• WORK REQUEST:
Scan the listing for the word "shifted" and report every line that contains it.

========================

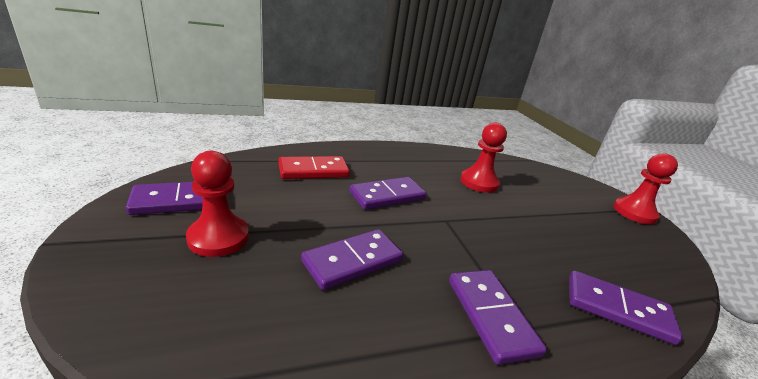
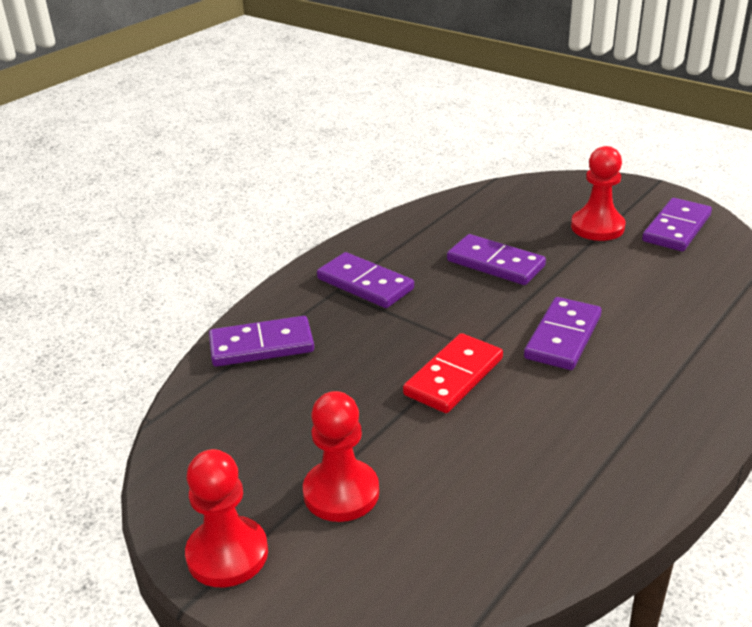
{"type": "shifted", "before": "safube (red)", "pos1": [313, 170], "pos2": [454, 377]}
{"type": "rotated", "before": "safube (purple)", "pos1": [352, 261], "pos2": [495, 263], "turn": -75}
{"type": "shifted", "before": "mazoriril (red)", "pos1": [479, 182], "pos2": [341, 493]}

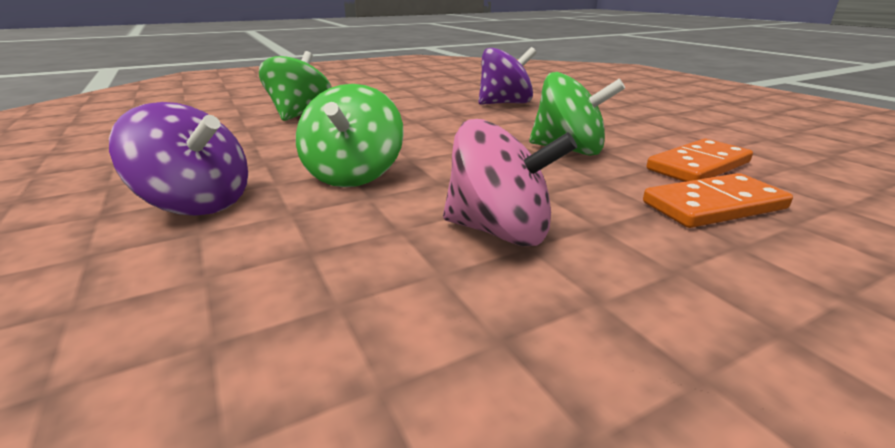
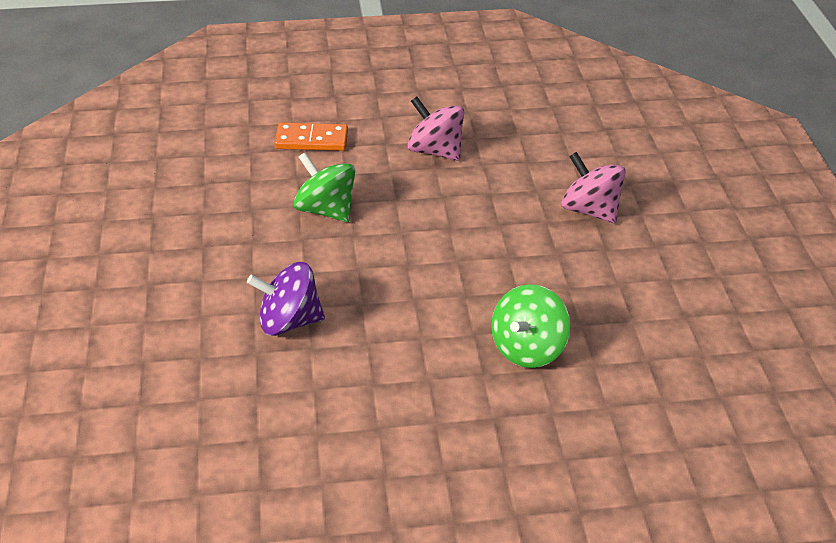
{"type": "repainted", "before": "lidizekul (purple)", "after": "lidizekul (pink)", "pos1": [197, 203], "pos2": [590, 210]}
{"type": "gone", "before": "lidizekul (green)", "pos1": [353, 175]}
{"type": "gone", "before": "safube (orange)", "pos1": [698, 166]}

========================

• OUTPUT:
{"type": "shifted", "before": "safube (red)", "pos1": [313, 170], "pos2": [454, 377]}
{"type": "shifted", "before": "mazoriril (red)", "pos1": [479, 182], "pos2": [341, 493]}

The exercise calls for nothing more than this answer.